All of the entries should be restated word for word, but without their pictures.
### DATA PROVIDED
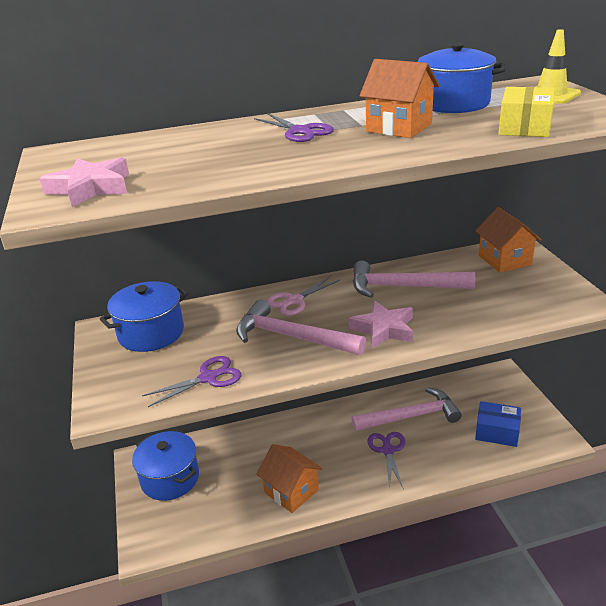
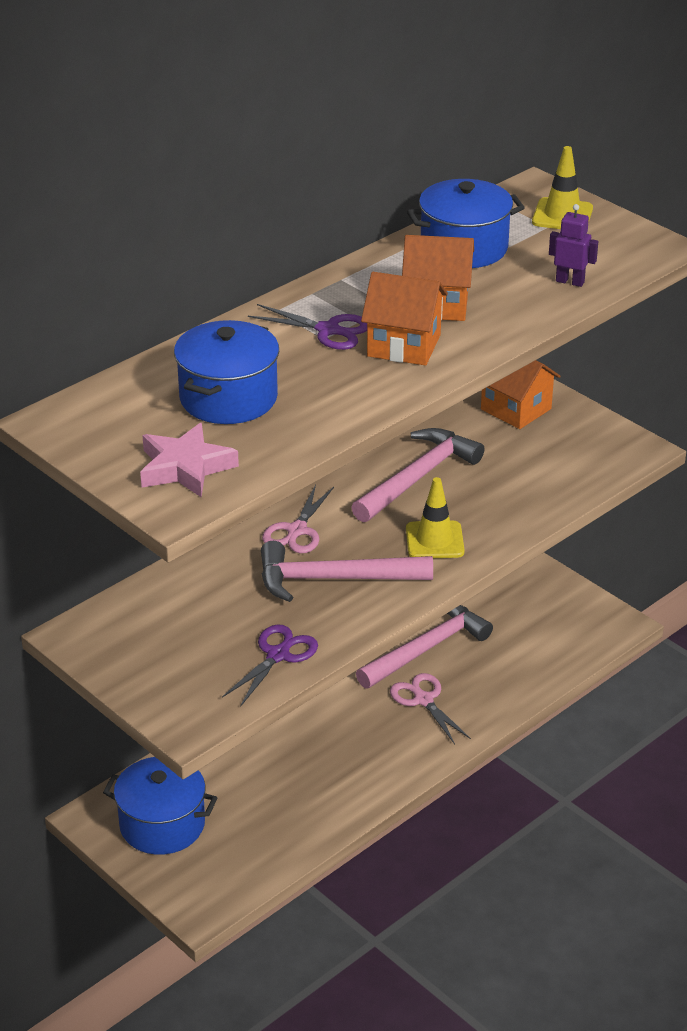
camera: 30 degrees left, 5 degrees up
(151, 333) = (149, 622): blue pot -> blue pot (228, 398)
(291, 491) = (335, 786): orange house -> orange house (403, 345)
(383, 329) = (434, 540): pink star -> yellow traffic cone
(388, 450) = (423, 700): purple scissors -> pink scissors
(403, 287) = (418, 477): pink hammer -> pink hammer turned 150 degrees clockwise
(497, 432) = (542, 636): blue box -> none
(524, 127) = (570, 281): yellow box -> purple robot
######
» ANSWER SECTION
camera: 30 degrees left, 5 degrees up
(151, 333) = (149, 622): blue pot -> blue pot (228, 398)
(291, 491) = (335, 786): orange house -> orange house (403, 345)
(383, 329) = (434, 540): pink star -> yellow traffic cone
(388, 450) = (423, 700): purple scissors -> pink scissors
(403, 287) = (418, 477): pink hammer -> pink hammer turned 150 degrees clockwise
(497, 432) = (542, 636): blue box -> none
(524, 127) = (570, 281): yellow box -> purple robot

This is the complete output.